* [WHAT THE TASK ASKS]
Print the entries exactly as they appear, and omit any images.

[Collection entries]
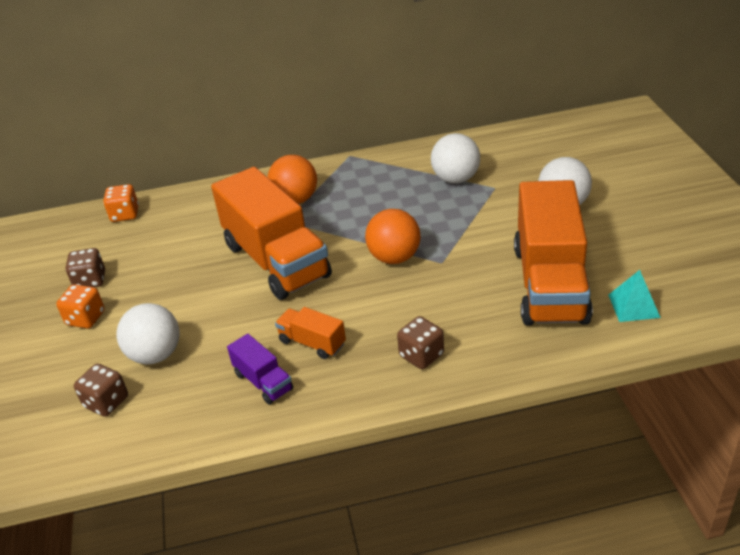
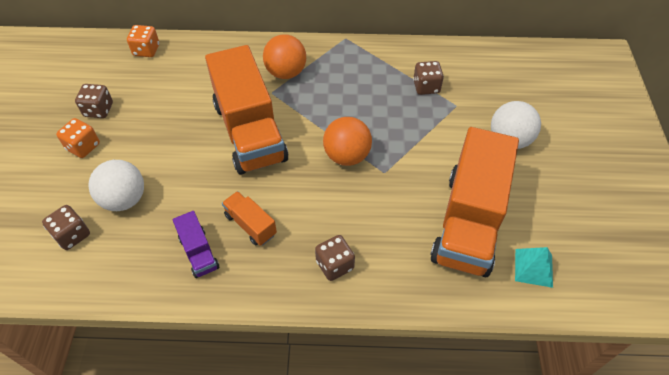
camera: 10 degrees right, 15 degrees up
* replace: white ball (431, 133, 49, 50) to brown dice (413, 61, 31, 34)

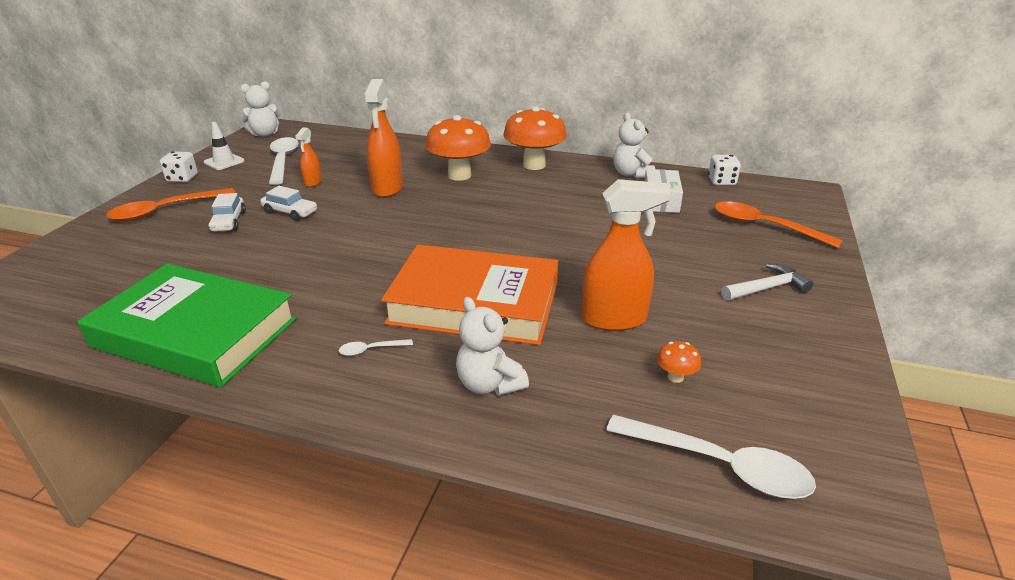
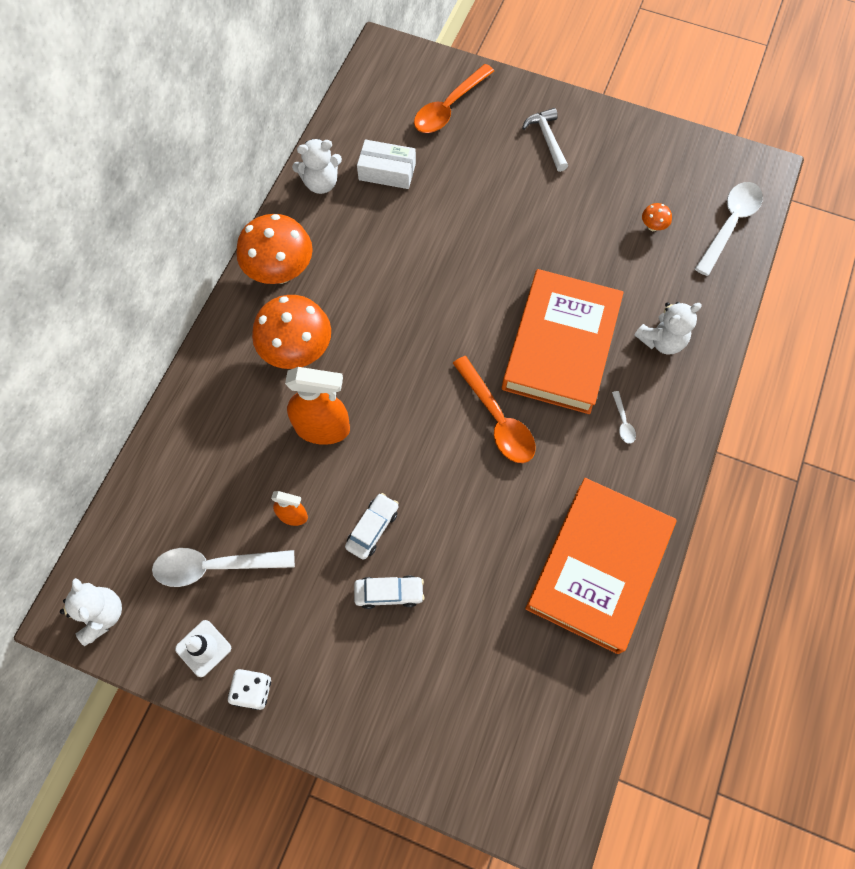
camera: 85 degrees left, 35 degrees up
* delete: orange spray bottle (582, 179, 89, 152)
* delete: white dice (708, 155, 33, 30)
* move: orange spoon (106, 188, 129, 34) to (453, 356, 83, 107)
* recolor: green book (77, 263, 220, 124) to orange book (525, 478, 152, 176)

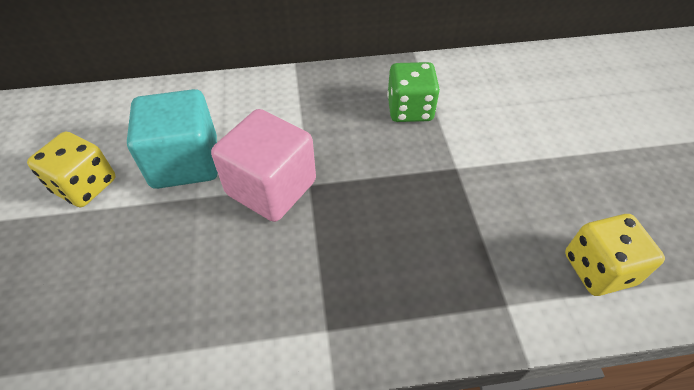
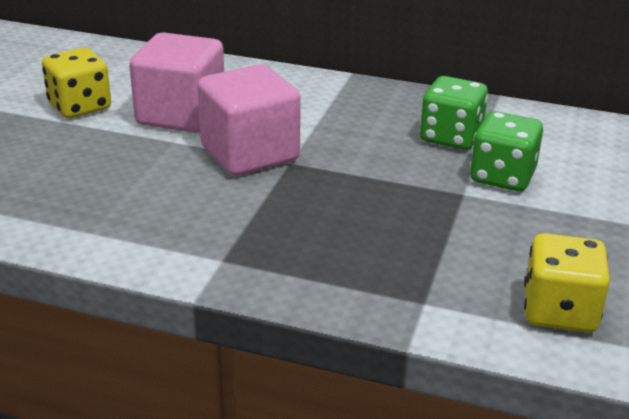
camera: 25 degrees right, 20 degrees down
* insert: green dice (470, 111, 73, 80)
* recolor: turquoise cube (127, 89, 91, 100) to pink cube (129, 32, 95, 101)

* [TASK ANSWER]
camera: 10 degrees right, 15 degrees up
* replace: white ball (431, 133, 49, 50) to brown dice (413, 61, 31, 34)

camera: 85 degrees left, 35 degrees up
* delete: orange spray bottle (582, 179, 89, 152)
* delete: white dice (708, 155, 33, 30)
* move: orange spoon (106, 188, 129, 34) to (453, 356, 83, 107)
* recolor: green book (77, 263, 220, 124) to orange book (525, 478, 152, 176)

camera: 25 degrees right, 20 degrees down
* insert: green dice (470, 111, 73, 80)
* recolor: turquoise cube (127, 89, 91, 100) to pink cube (129, 32, 95, 101)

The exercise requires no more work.